### Data
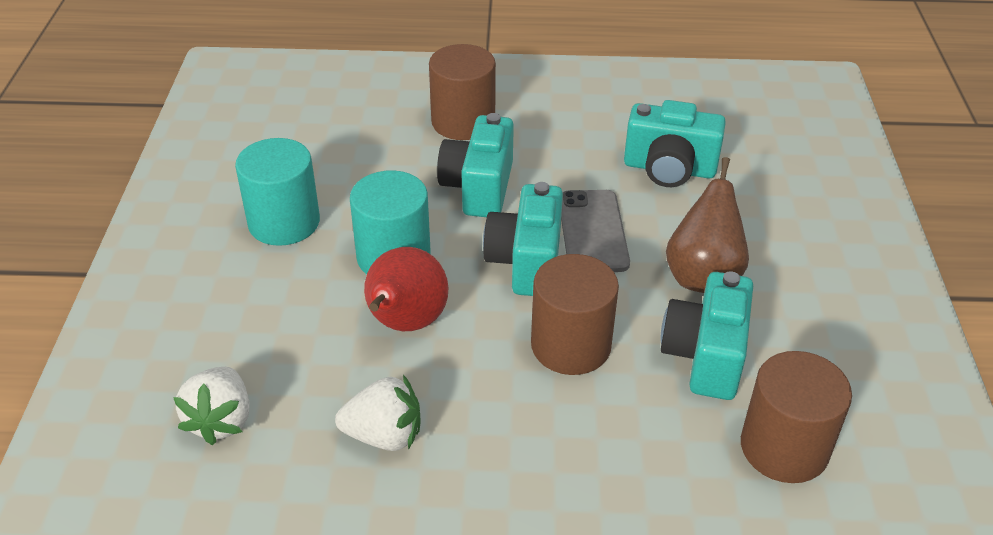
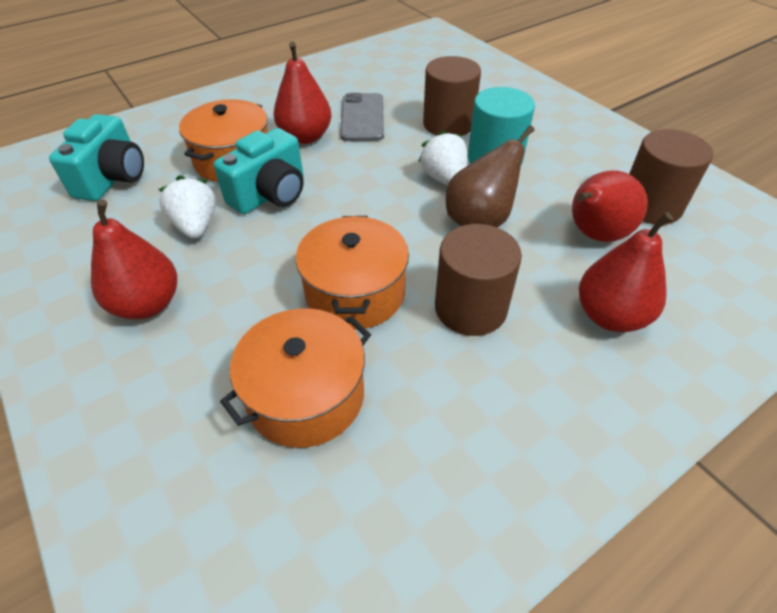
orange pot: 0 -> 3
red pear: 1 -> 4
turquoise camera: 4 -> 2
turquoise cylinder: 2 -> 1

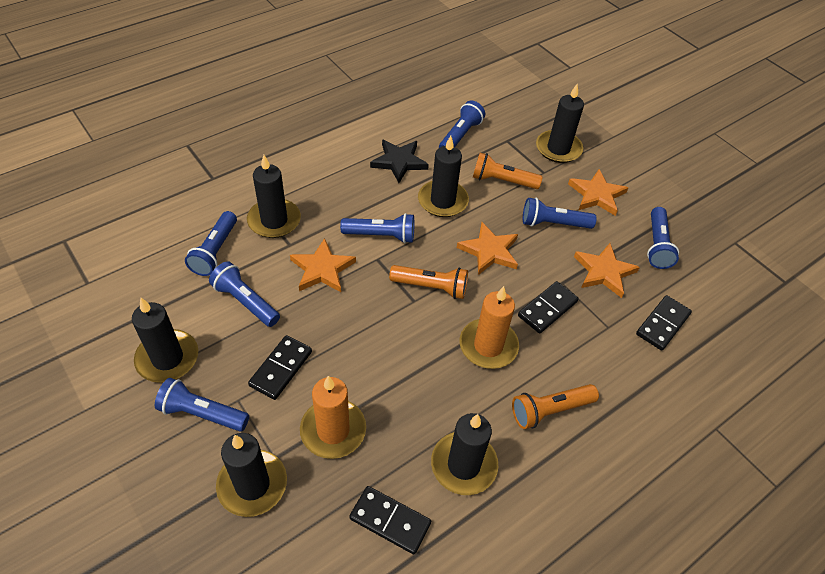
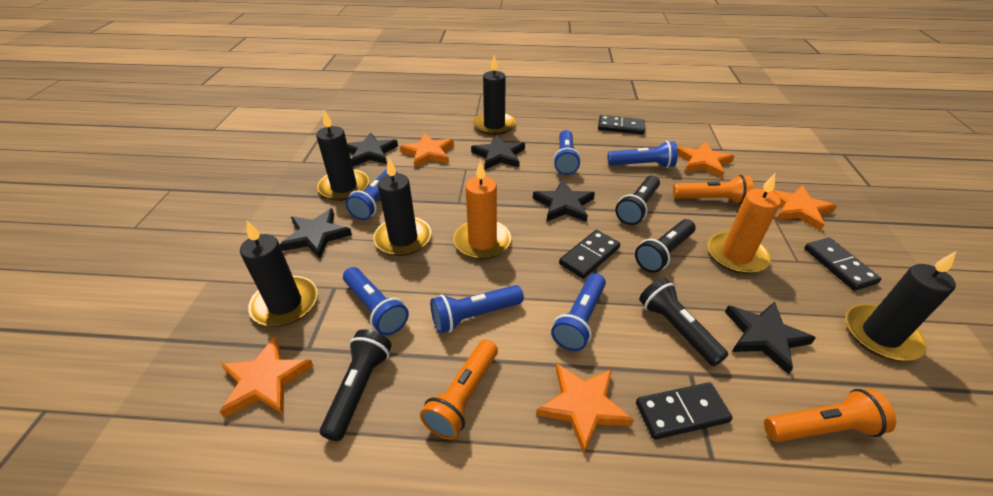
black candle: 6 -> 5
black flashlight: 0 -> 4
black star: 1 -> 5
blue flashlight: 7 -> 6
orange star: 4 -> 5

### Task directions
Set down the complete material exactly, but do not include the images.

### Solution to this exercise
orange pot: 0 -> 3
red pear: 1 -> 4
turquoise camera: 4 -> 2
turquoise cylinder: 2 -> 1

black candle: 6 -> 5
black flashlight: 0 -> 4
black star: 1 -> 5
blue flashlight: 7 -> 6
orange star: 4 -> 5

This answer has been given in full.